** Data section follows **
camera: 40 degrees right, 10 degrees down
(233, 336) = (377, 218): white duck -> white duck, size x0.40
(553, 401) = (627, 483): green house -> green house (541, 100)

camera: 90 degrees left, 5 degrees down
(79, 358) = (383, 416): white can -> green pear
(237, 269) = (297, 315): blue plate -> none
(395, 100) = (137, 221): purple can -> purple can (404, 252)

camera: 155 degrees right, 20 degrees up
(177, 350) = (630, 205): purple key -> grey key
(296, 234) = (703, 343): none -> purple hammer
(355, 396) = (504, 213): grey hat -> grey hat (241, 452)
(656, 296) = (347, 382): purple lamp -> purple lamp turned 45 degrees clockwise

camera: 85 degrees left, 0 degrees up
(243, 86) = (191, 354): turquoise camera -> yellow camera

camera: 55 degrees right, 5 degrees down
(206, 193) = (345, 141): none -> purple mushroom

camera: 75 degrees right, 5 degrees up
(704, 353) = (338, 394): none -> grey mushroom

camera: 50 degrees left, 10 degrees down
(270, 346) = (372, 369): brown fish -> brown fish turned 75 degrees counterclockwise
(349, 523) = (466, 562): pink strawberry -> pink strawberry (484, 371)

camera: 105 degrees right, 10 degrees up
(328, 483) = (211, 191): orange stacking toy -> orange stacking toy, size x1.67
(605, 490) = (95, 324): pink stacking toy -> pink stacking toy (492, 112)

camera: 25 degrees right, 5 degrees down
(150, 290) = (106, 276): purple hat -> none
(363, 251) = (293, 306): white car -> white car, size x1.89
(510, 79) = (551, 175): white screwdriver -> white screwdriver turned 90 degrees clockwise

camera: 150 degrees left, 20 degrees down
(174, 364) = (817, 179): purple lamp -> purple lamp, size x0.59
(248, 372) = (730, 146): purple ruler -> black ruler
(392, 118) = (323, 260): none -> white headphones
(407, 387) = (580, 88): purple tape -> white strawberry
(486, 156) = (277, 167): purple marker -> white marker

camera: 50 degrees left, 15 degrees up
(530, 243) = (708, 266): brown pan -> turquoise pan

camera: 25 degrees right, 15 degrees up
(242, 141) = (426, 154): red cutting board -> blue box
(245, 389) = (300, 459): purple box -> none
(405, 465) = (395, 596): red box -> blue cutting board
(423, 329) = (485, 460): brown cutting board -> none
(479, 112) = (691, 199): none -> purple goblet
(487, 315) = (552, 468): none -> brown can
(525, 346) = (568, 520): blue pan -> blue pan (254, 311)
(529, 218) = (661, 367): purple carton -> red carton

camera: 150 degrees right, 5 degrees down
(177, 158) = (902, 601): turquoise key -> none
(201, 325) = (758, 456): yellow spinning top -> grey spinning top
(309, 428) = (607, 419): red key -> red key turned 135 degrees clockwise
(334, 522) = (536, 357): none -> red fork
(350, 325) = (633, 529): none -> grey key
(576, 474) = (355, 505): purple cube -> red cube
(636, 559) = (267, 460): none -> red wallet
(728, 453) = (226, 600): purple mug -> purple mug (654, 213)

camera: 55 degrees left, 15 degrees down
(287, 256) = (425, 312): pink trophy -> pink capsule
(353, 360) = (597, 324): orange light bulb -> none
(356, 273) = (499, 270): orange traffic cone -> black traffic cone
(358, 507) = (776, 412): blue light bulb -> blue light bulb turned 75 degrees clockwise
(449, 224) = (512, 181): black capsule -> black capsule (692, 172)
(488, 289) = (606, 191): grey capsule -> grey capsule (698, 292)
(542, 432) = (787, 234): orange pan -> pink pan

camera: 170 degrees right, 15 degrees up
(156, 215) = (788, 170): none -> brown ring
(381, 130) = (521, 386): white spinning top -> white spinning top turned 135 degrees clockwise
** End of Data section **
### The problem:
Return the lines above that include the string "mushroom".

### Output below:
(206, 193) = (345, 141): none -> purple mushroom
(704, 353) = (338, 394): none -> grey mushroom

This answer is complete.